INSTRUCTIONS FOR THE TASK: Within the material below, locate the line with "The pink nakilarik" and the line with "The purple nakilarik", then return those two lines and all lines between them, exactly as written.

RECORDS FOR PROCESSING:

=== Begin Enclosure ===

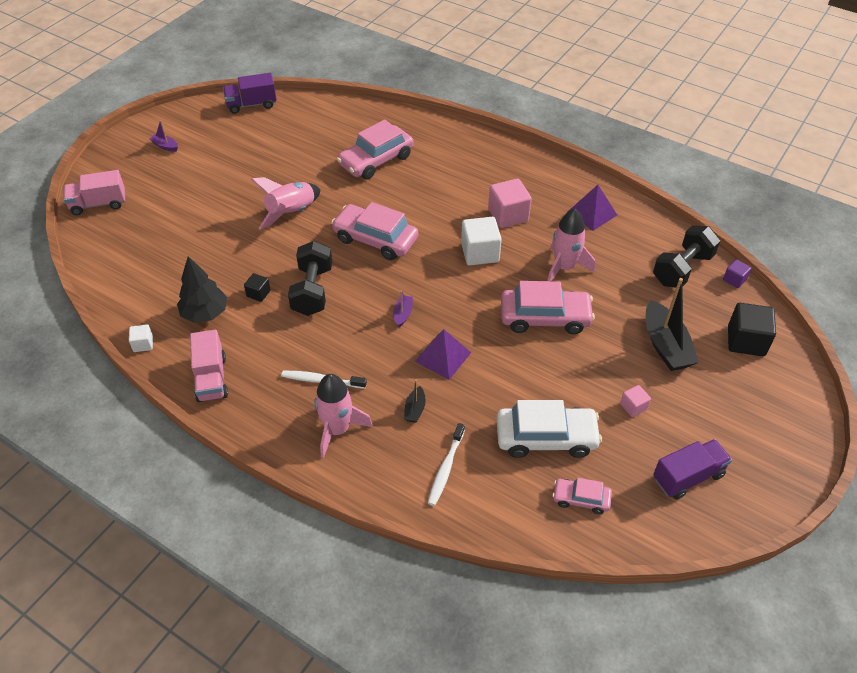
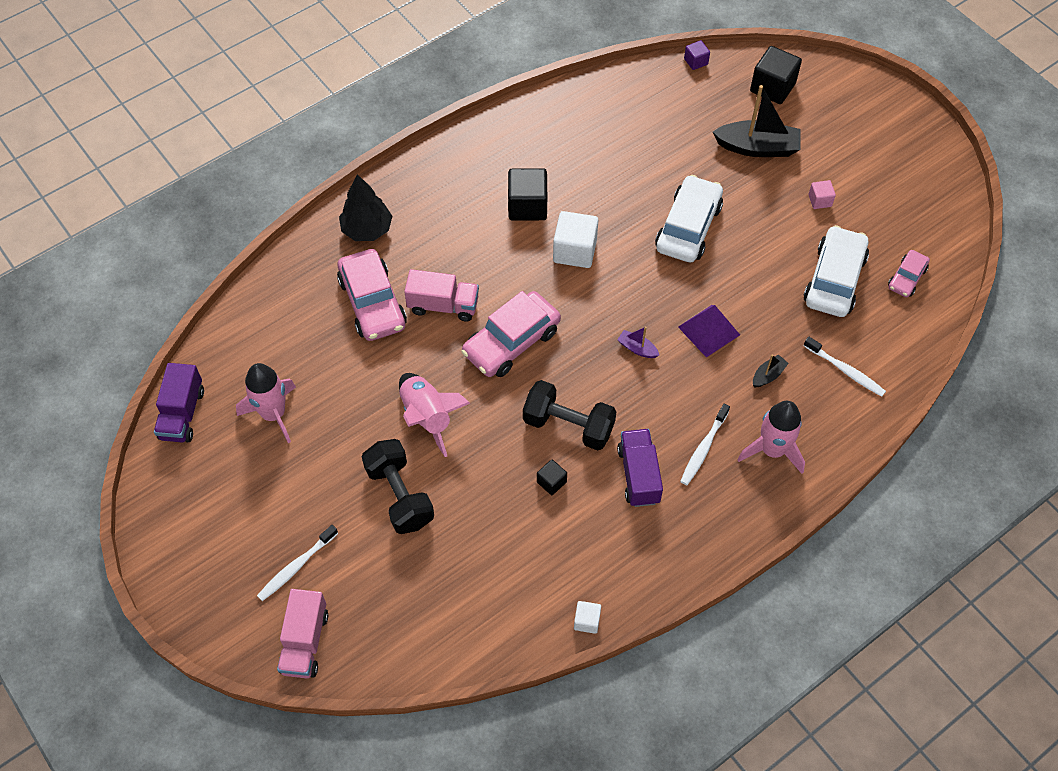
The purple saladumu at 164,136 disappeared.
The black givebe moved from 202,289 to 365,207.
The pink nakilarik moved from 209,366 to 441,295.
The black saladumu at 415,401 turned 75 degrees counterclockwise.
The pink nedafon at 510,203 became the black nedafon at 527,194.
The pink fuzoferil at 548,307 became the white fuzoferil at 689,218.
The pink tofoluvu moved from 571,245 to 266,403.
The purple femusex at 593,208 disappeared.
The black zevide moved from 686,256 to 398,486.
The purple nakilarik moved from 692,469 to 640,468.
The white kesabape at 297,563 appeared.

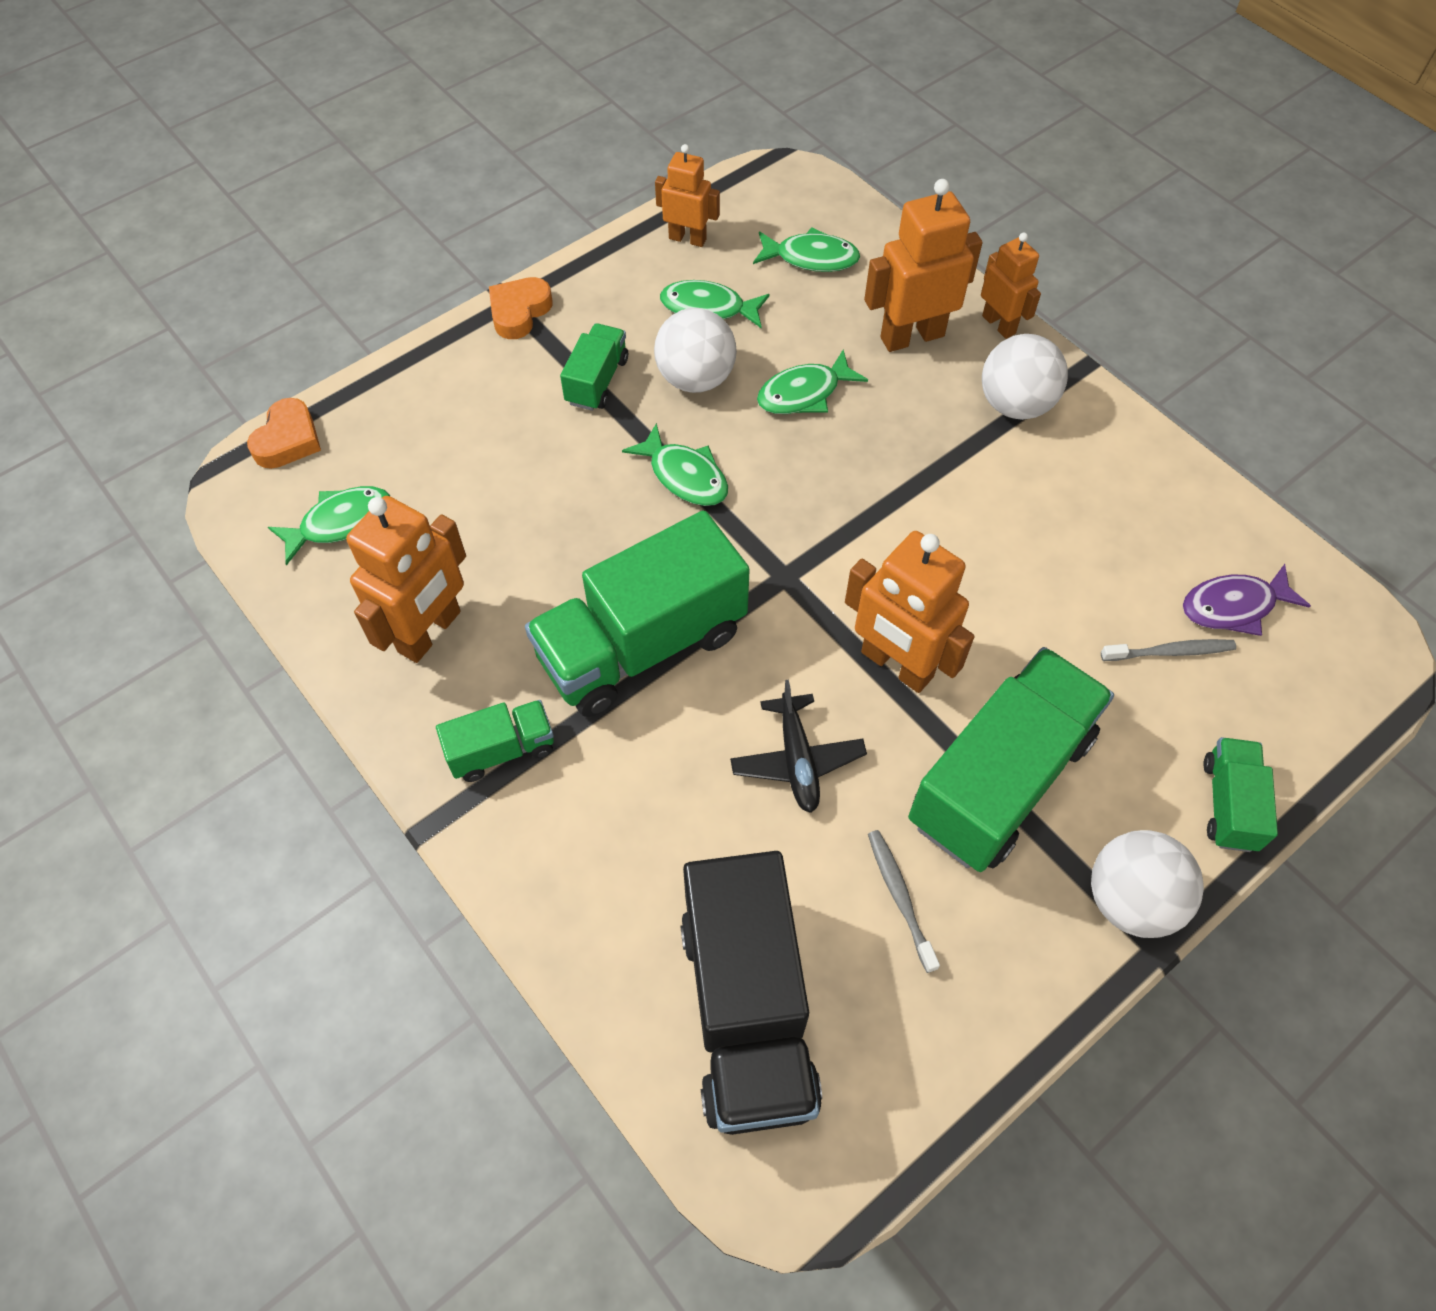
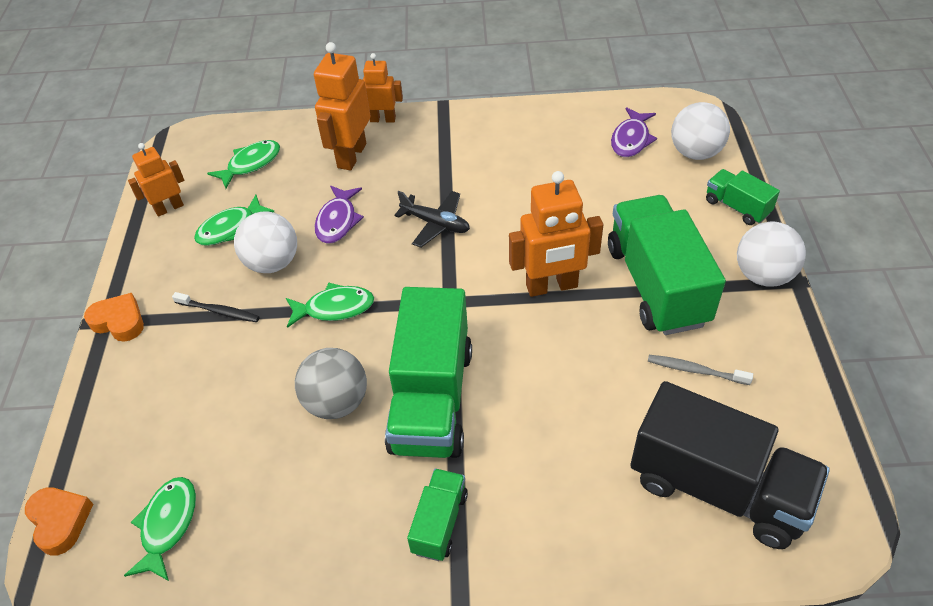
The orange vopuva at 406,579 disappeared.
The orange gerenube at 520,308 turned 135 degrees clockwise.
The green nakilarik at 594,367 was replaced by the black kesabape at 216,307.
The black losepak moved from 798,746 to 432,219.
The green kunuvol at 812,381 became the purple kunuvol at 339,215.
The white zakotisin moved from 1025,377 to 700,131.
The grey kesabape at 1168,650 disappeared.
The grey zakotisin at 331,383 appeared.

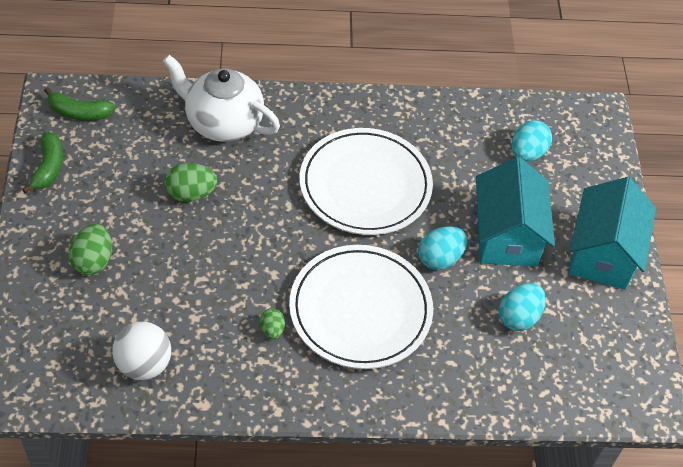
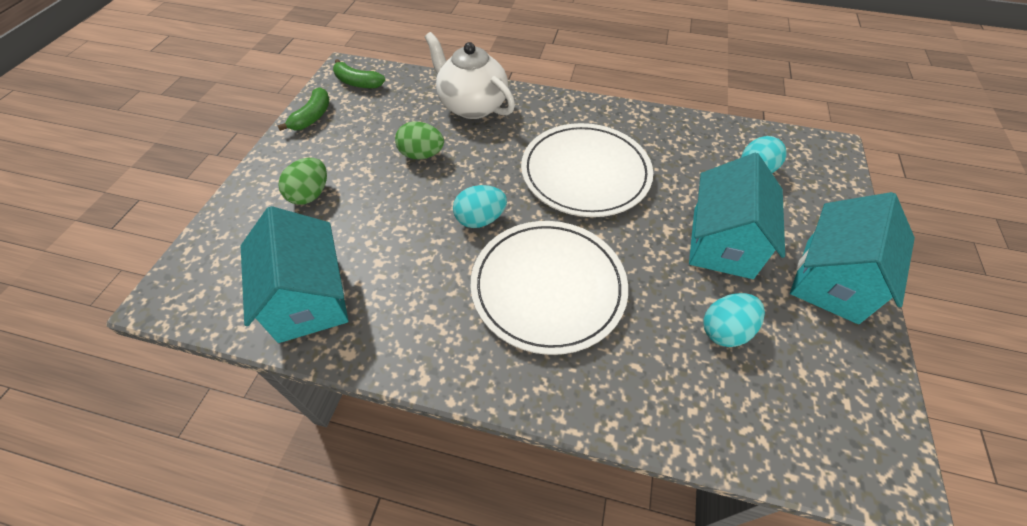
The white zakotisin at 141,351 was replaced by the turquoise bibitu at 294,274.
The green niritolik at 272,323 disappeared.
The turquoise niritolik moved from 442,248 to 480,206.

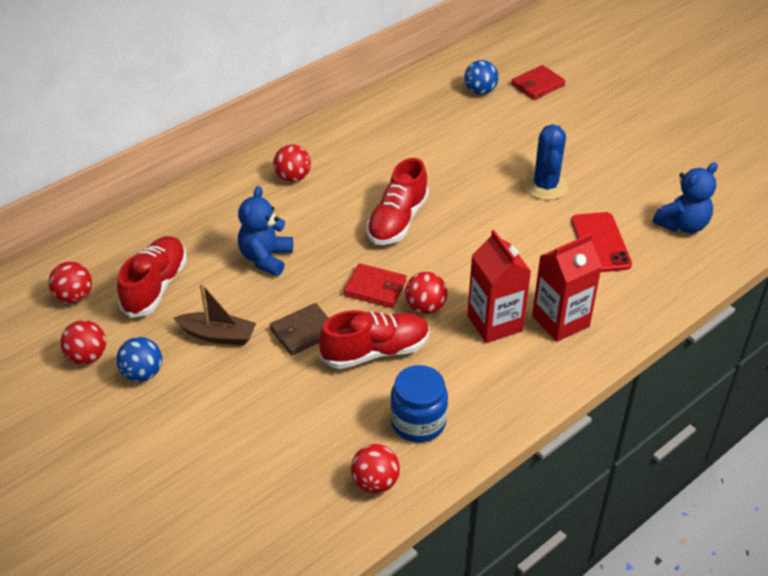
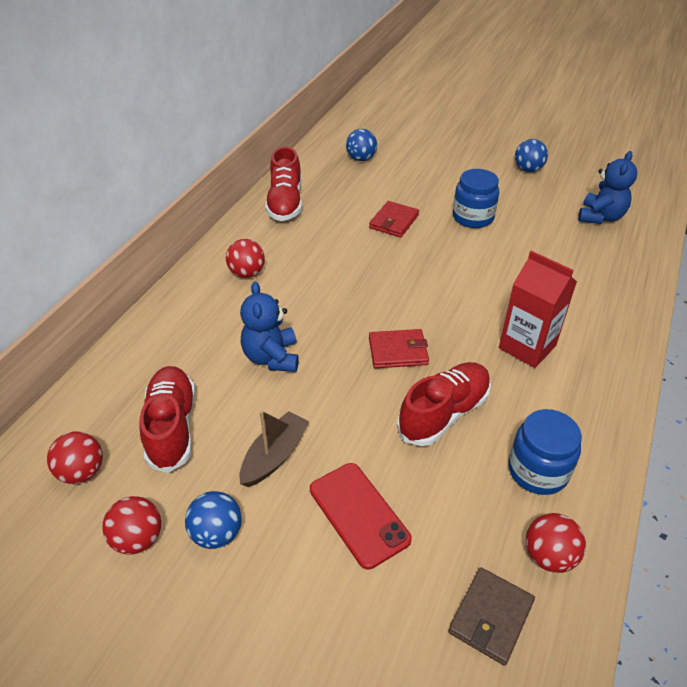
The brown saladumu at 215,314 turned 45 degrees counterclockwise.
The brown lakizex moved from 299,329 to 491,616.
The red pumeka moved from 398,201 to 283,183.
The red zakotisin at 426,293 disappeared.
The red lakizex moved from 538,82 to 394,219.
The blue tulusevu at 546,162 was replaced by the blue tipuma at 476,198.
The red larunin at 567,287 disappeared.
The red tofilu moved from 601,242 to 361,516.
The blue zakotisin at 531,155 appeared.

=== End Enclosure ===

ANSWER BELOW:
The pink nakilarik moved from 209,366 to 441,295.
The black saladumu at 415,401 turned 75 degrees counterclockwise.
The pink nedafon at 510,203 became the black nedafon at 527,194.
The pink fuzoferil at 548,307 became the white fuzoferil at 689,218.
The pink tofoluvu moved from 571,245 to 266,403.
The purple femusex at 593,208 disappeared.
The black zevide moved from 686,256 to 398,486.
The purple nakilarik moved from 692,469 to 640,468.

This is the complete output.